RECORDS TO USE:
=====
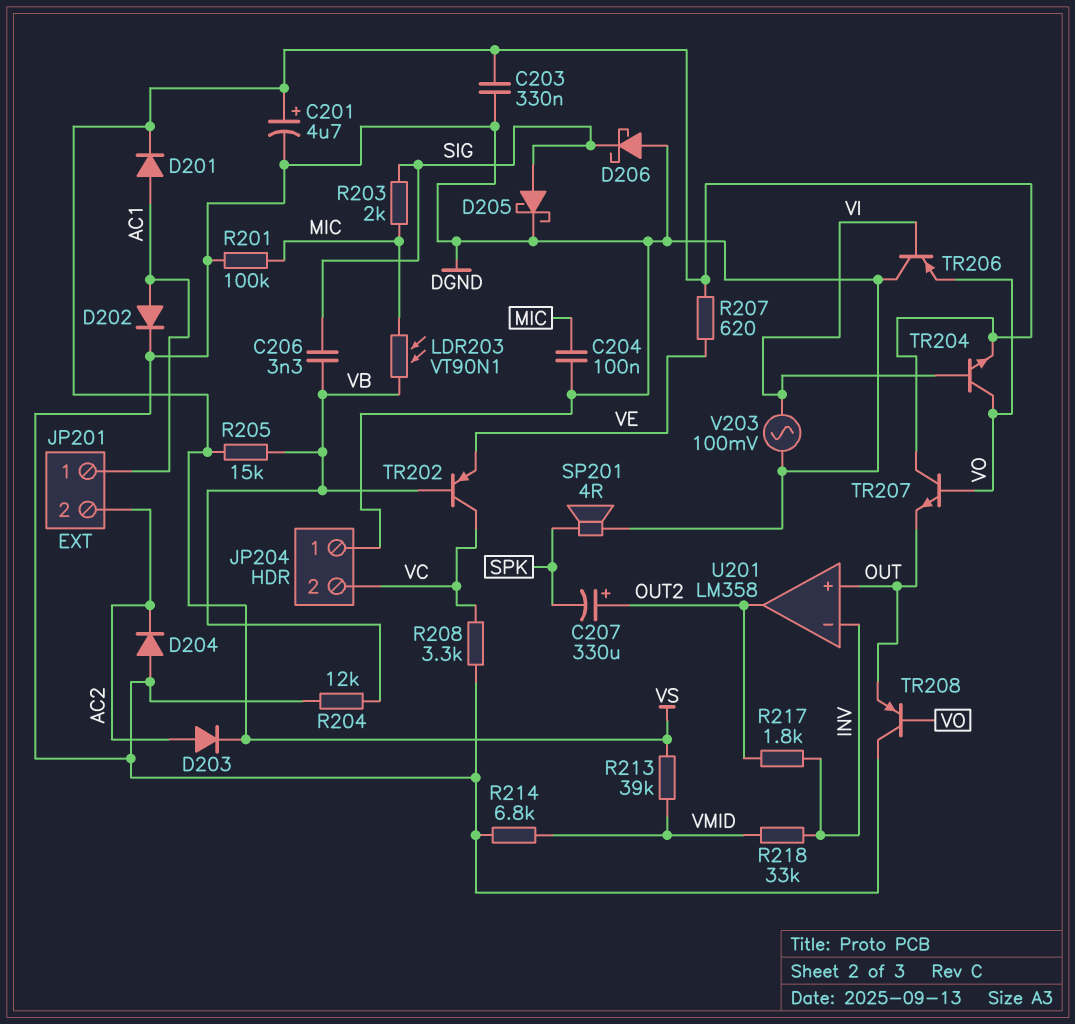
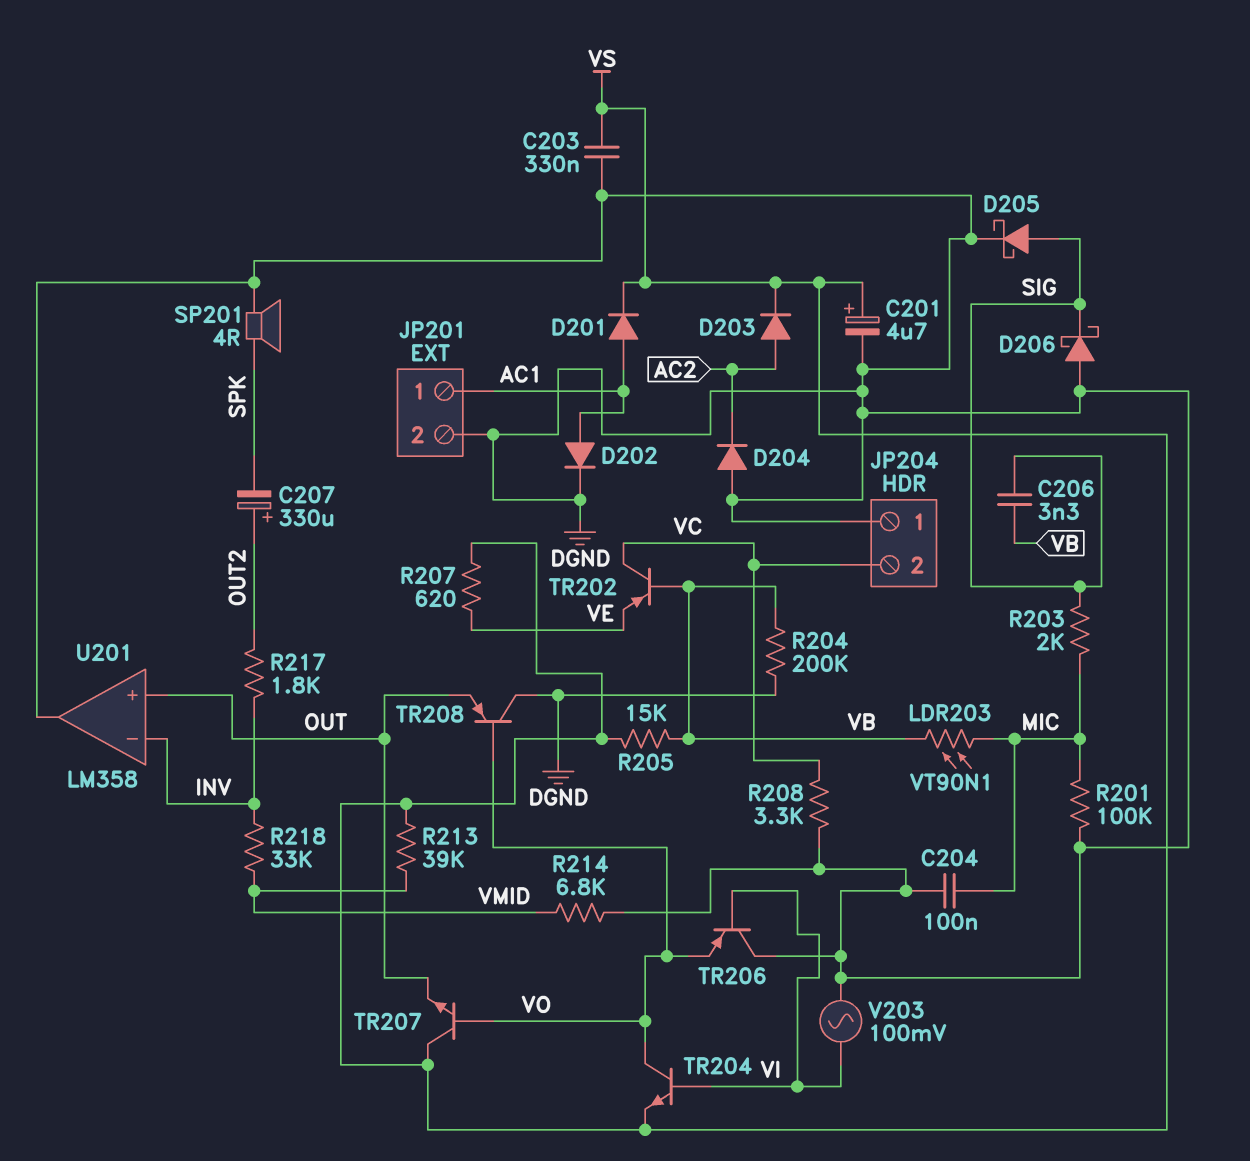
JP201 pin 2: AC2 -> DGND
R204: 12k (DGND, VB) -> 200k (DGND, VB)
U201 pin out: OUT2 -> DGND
=====
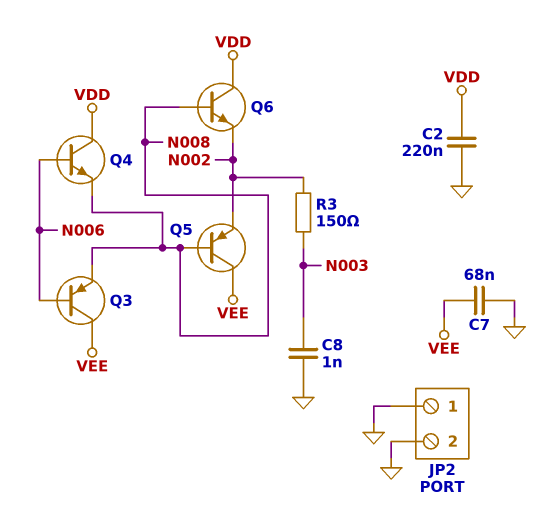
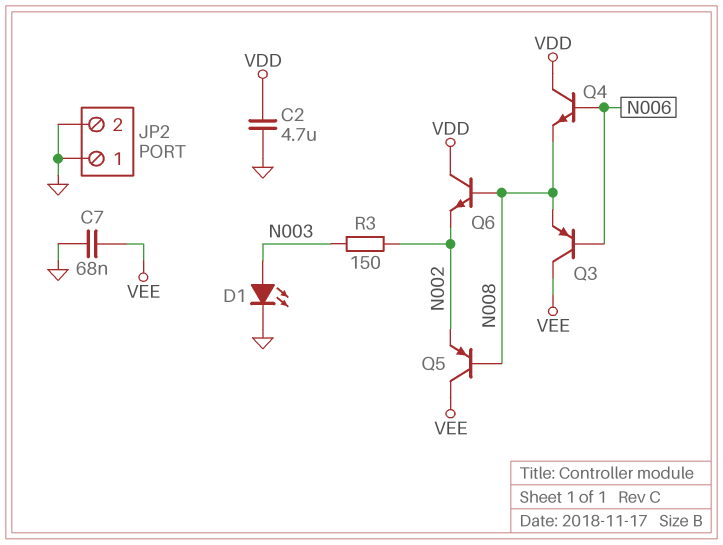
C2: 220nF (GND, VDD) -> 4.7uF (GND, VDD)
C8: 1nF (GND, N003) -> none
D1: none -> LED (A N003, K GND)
=====
EXERCISE BRIEF:
The lines to extract from the data above begin with the line containing "C2: 220nF (GND, VDD) -> 4.7uF (GND, VDD)" and end with the line containing "D1: none -> LED (A N003, K GND)". Extract them exactly, including both.

ANSWER TO THIS EXERCISE:
C2: 220nF (GND, VDD) -> 4.7uF (GND, VDD)
C8: 1nF (GND, N003) -> none
D1: none -> LED (A N003, K GND)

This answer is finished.